Information given –
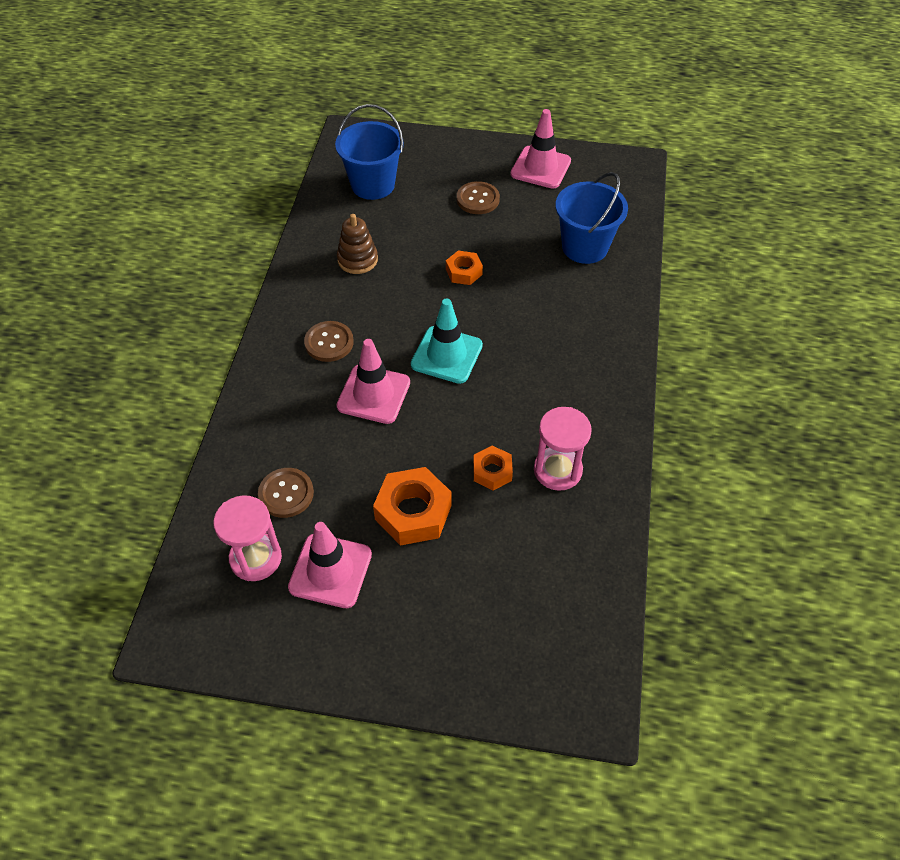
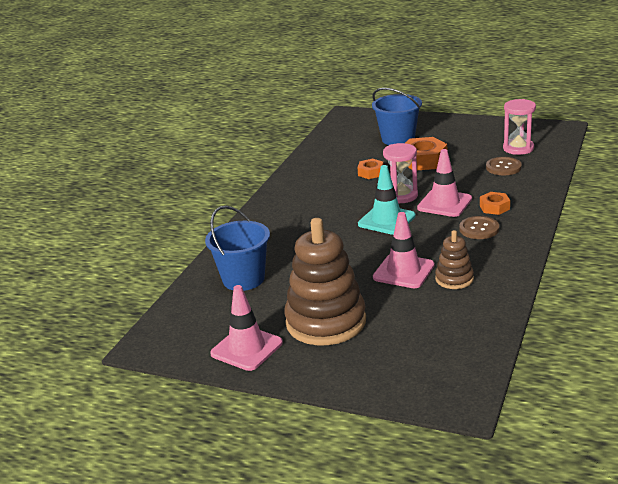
camera: 165 degrees left, 25 degrees down
(330, 571) = (474, 145): pink traffic cone -> pink traffic cone (403, 271)
(373, 185) = (435, 342): blue bucket -> blue bucket (398, 139)
(464, 272) = (358, 266): orange nut -> orange nut (494, 207)
(478, 199) = (326, 322): brown button -> brown stacking toy
(557, 470) = (329, 172): pink hourglass -> pink hourglass (401, 196)

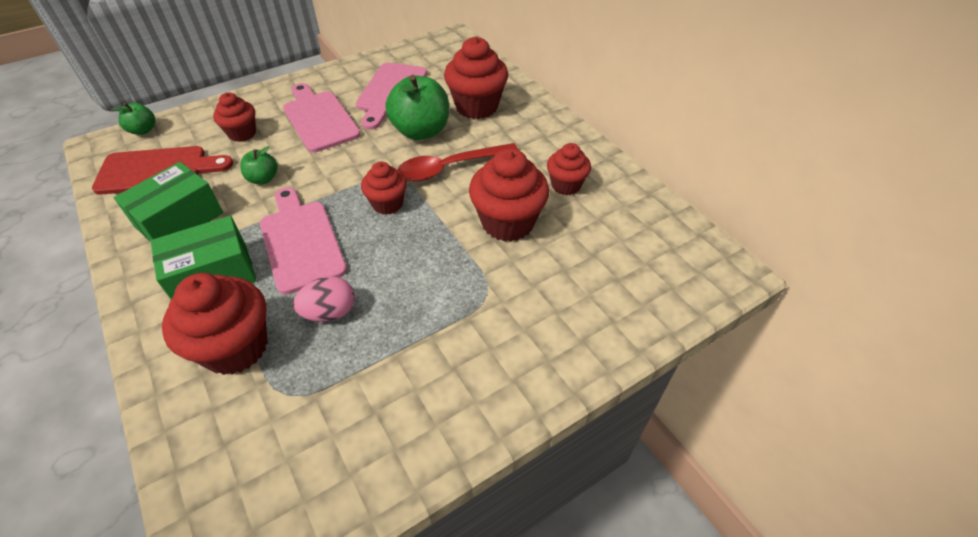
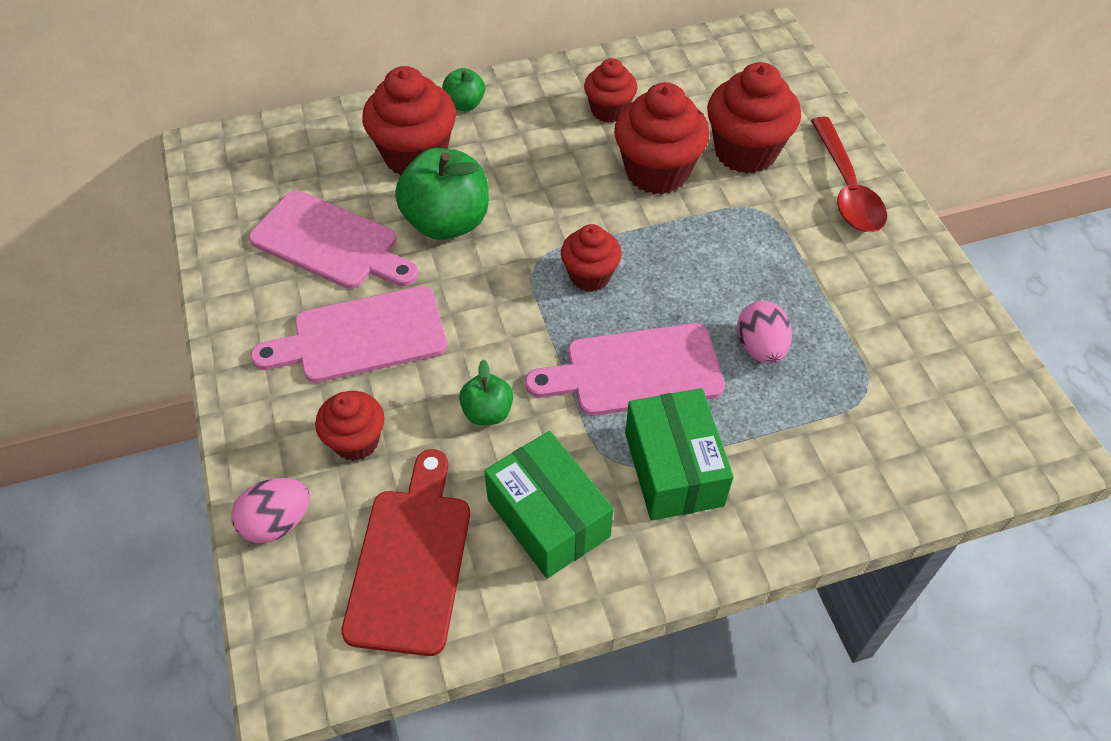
camera: 75 degrees left, 5 degrees up
(143, 130) = (276, 598): green apple -> green apple (465, 104)
(190, 120) = (277, 522): none -> pink egg
(236, 347) = (796, 440): red cupcake -> red cupcake (745, 152)
(449, 168) = (539, 205): red spoon -> red spoon (846, 188)

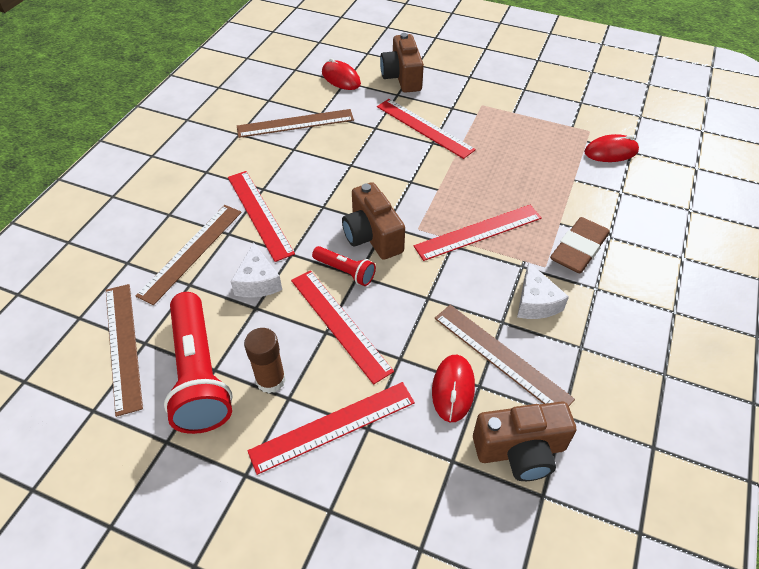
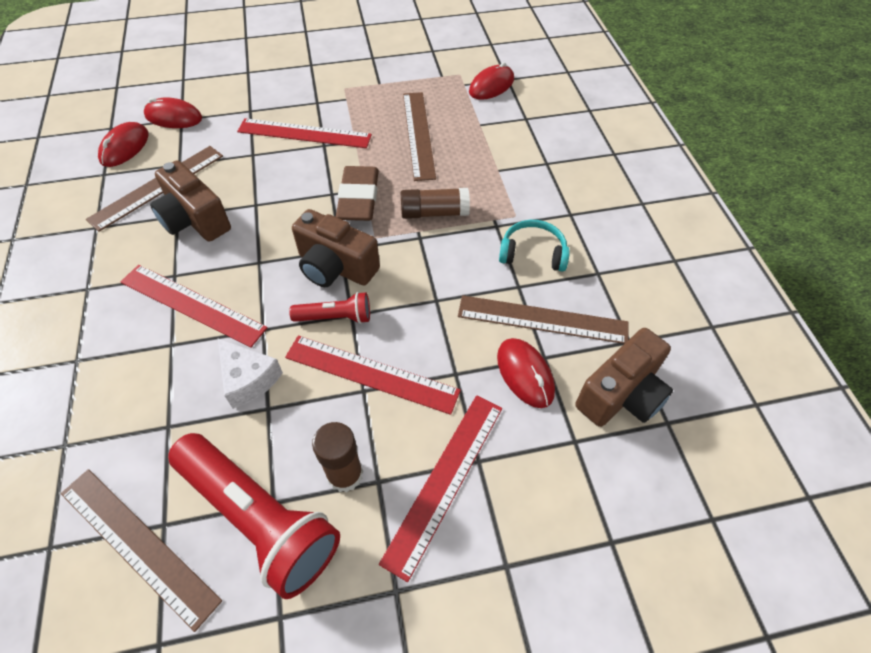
camera: 35 degrees left, 5 degrees up
(191, 252) = (141, 389): brown ruler -> brown ruler (418, 134)
(294, 87) = (125, 147): none -> red mouse
(402, 77) = (241, 91): brown camera -> brown camera (195, 220)
(478, 232) = (434, 213): red ruler -> brown glue stick
(535, 302) = (533, 253): white cheese -> turquoise headphones
(578, 249) = (531, 186): brown eraser -> brown eraser (358, 198)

Exercise – The string "ruler" may occur in the listing; show every line where it does.

Answer space –
(191, 252) = (141, 389): brown ruler -> brown ruler (418, 134)
(478, 232) = (434, 213): red ruler -> brown glue stick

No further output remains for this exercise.